_PROBLEM STATEMENT_
Among the entries below, count the lines that contain the word "none". Write down only the total.

____________________

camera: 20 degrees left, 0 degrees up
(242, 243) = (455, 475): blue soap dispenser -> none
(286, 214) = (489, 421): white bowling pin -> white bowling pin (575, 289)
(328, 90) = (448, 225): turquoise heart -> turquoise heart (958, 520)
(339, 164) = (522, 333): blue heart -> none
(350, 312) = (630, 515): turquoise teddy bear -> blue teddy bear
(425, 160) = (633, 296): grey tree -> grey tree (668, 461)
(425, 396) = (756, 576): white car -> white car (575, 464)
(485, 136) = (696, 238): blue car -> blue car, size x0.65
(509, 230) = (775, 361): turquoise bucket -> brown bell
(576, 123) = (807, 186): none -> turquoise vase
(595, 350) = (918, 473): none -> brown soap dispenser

____________________

_ANSWER TO THIS TASK_
4